Exercise details ::
Your reply should consist solely of the number of lines in the data that contain "first".
########
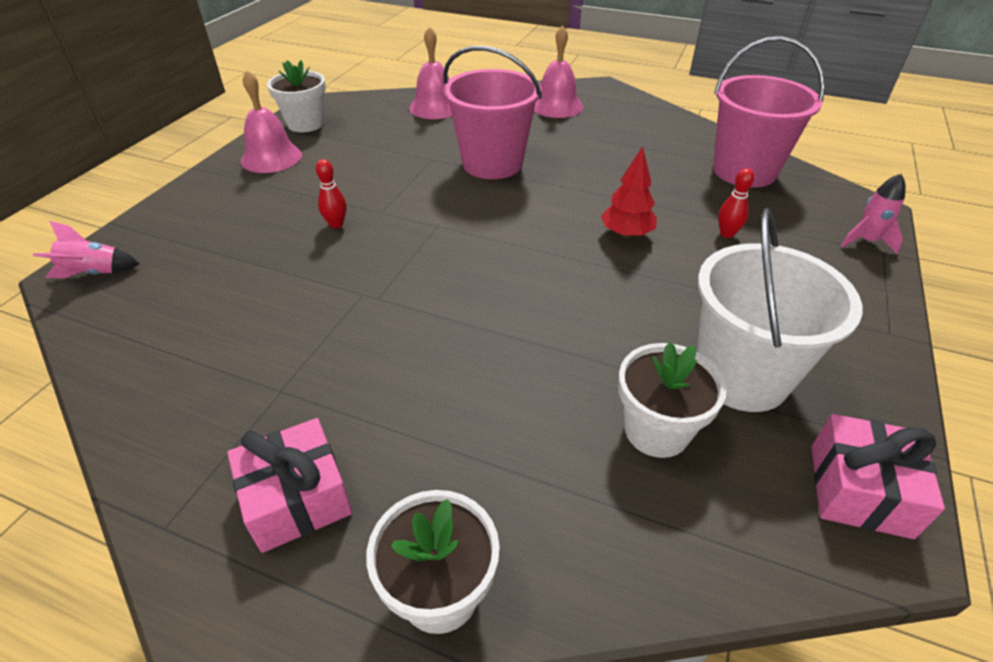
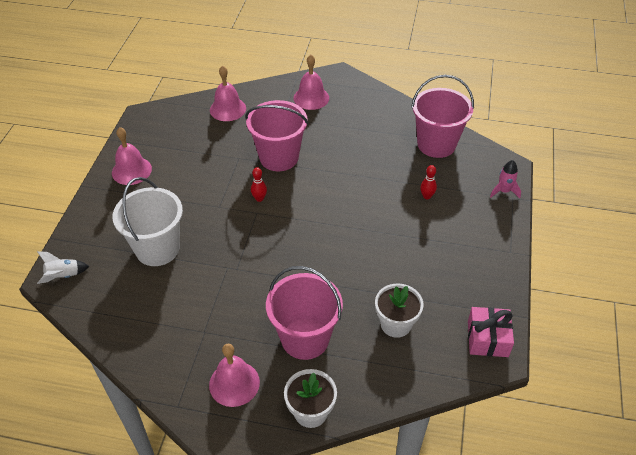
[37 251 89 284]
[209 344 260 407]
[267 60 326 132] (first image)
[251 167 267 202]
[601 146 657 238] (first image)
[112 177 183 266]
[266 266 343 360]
########
Written solution ::
2